Wherever a line holds the word "cheese", copy that line from the data.

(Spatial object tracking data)
--- START ---

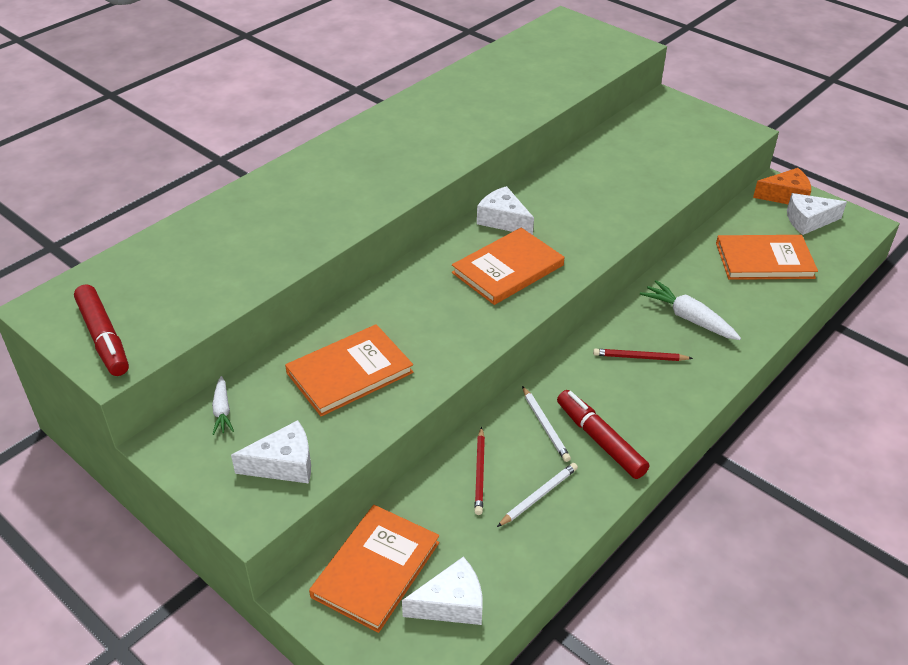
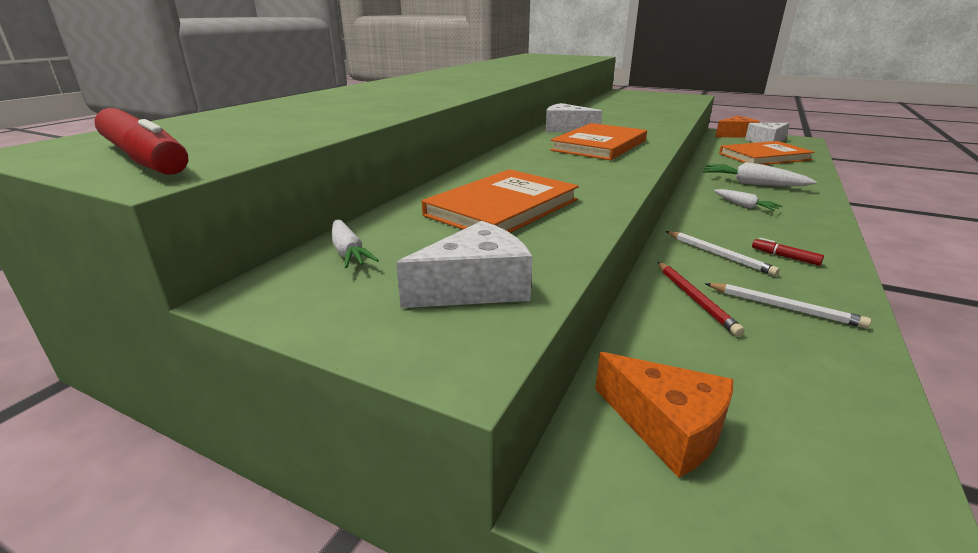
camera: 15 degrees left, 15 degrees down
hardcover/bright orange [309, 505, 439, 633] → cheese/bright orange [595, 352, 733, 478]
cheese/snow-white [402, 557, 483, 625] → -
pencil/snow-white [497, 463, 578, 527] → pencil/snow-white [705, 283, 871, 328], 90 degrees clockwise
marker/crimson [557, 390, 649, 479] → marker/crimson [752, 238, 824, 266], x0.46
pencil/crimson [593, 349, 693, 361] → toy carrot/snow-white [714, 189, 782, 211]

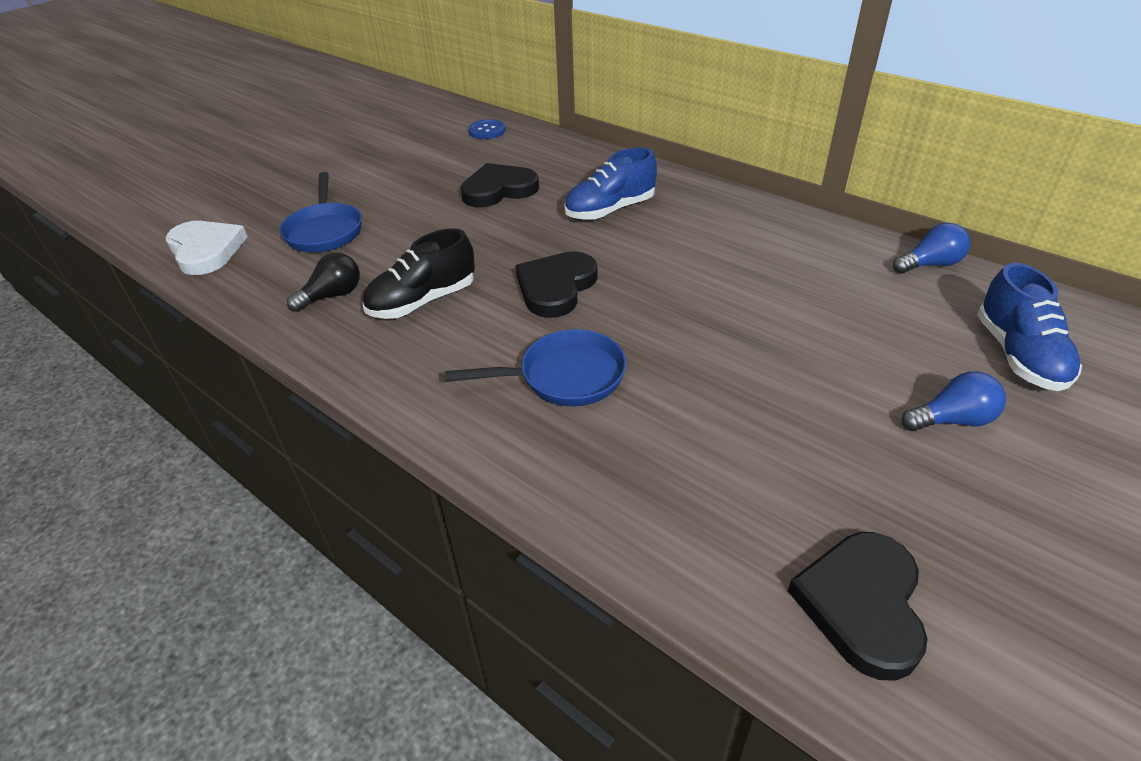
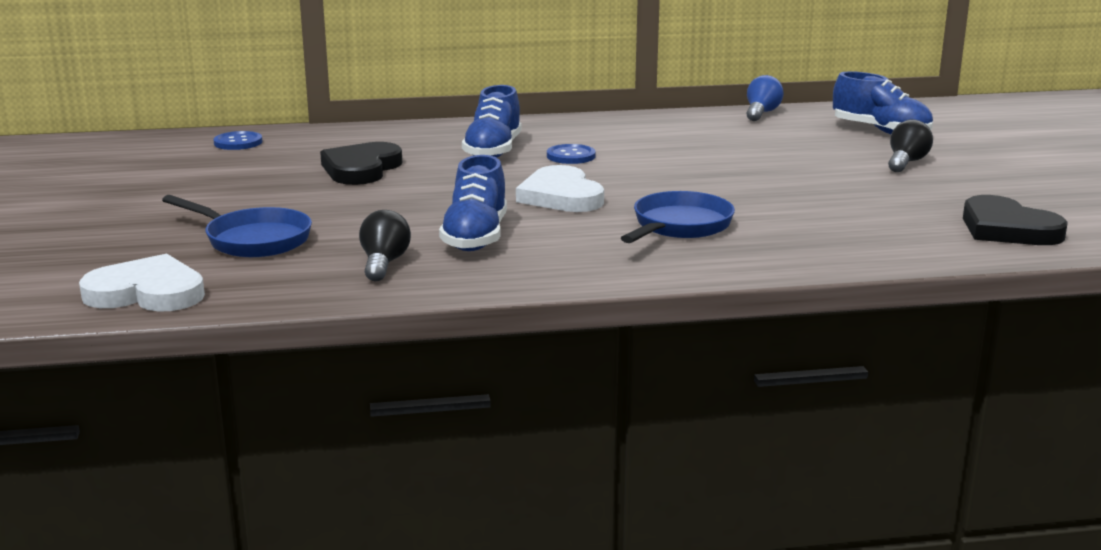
camera: 50 degrees left, 20 degrees down
sneaker/ebony [363, 229, 475, 319] → sneaker/royal blue [439, 155, 507, 251]
love heart/ebony [516, 251, 598, 318] → love heart/snow-white [516, 165, 604, 212]
light bulb/royal blue [901, 372, 1006, 431] → light bulb/ebony [888, 119, 933, 172]
- → shirt button/royal blue [547, 144, 595, 164]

--- END ---

Solved exercise:
hardcover/bright orange [309, 505, 439, 633] → cheese/bright orange [595, 352, 733, 478]
cheese/snow-white [402, 557, 483, 625] → -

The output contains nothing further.